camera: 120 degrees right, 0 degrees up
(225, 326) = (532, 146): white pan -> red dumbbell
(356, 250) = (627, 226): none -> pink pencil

---

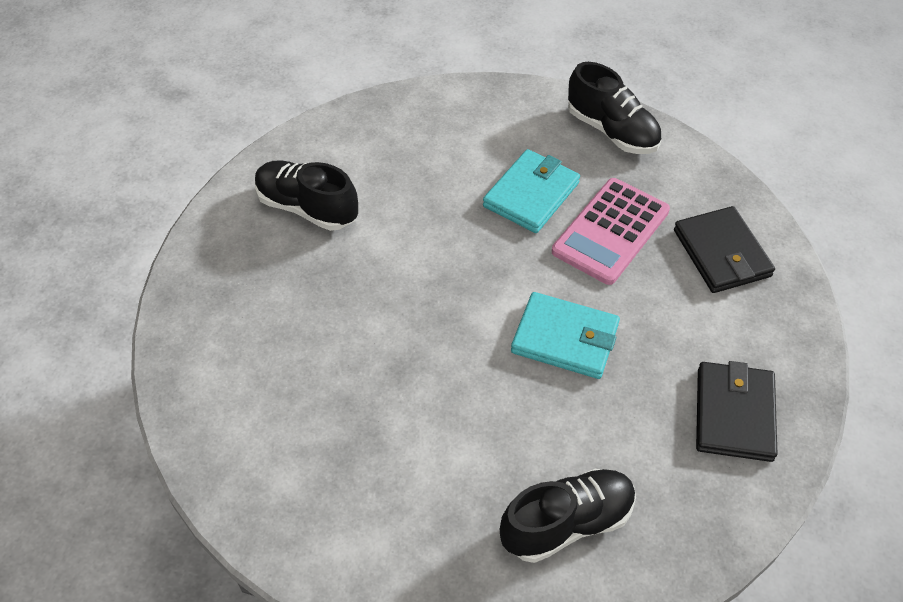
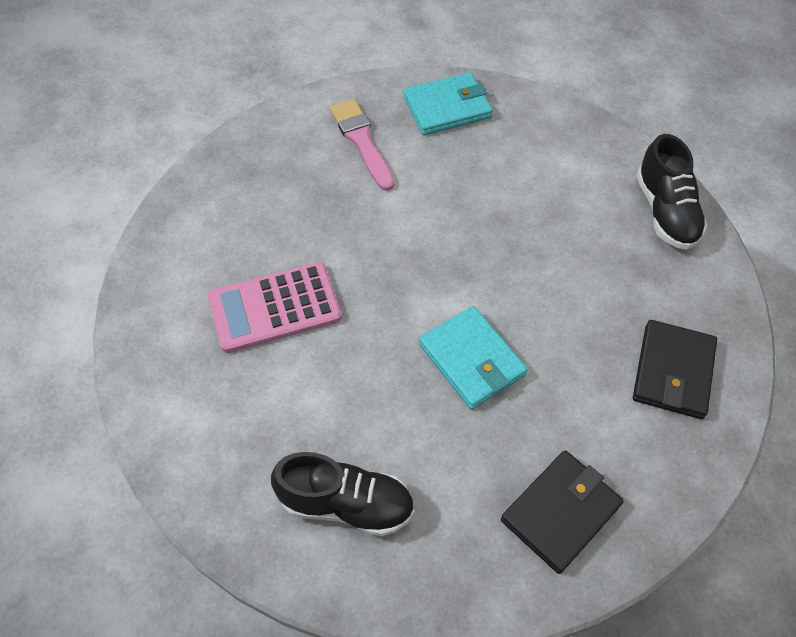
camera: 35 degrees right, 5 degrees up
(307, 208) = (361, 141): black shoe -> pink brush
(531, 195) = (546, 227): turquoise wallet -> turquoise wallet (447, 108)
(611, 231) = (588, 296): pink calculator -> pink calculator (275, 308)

--

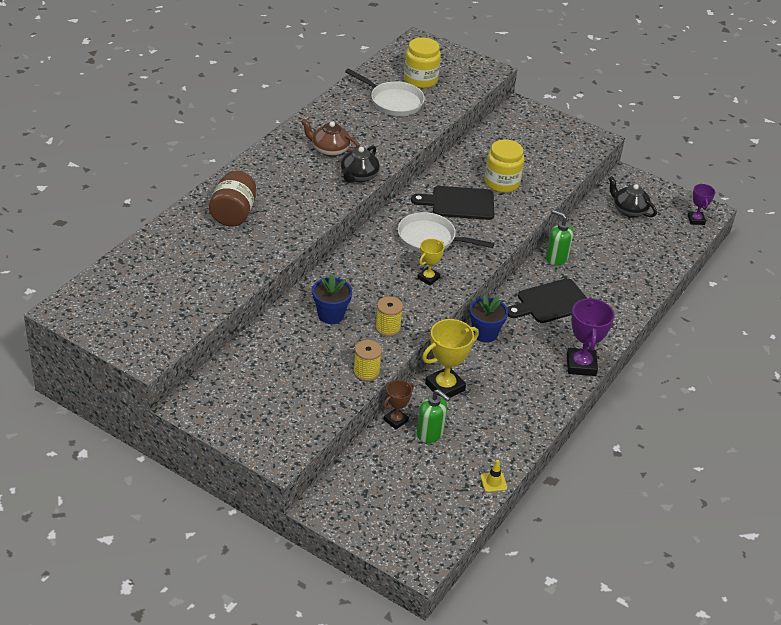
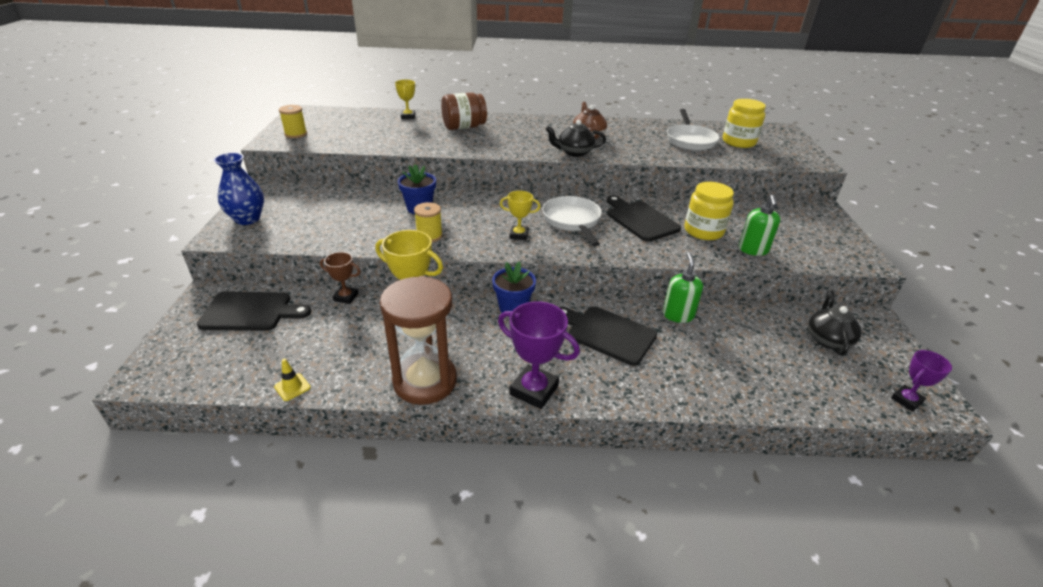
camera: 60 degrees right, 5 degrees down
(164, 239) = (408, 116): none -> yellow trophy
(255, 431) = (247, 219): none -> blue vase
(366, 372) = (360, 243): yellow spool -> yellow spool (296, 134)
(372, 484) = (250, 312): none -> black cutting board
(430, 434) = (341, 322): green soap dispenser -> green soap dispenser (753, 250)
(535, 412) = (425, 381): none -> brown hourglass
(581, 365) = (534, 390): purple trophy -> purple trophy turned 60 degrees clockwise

• WHAT YOU NEED TO DO: Please give again the lines above between the line holding "(430, 434) = (341, 322): green" and the line holding "(581, 365) = (534, 390): purple", inclusive, exactly as they are and with nothing added.

• RESPONSE TO THE TASK:
(430, 434) = (341, 322): green soap dispenser -> green soap dispenser (753, 250)
(535, 412) = (425, 381): none -> brown hourglass
(581, 365) = (534, 390): purple trophy -> purple trophy turned 60 degrees clockwise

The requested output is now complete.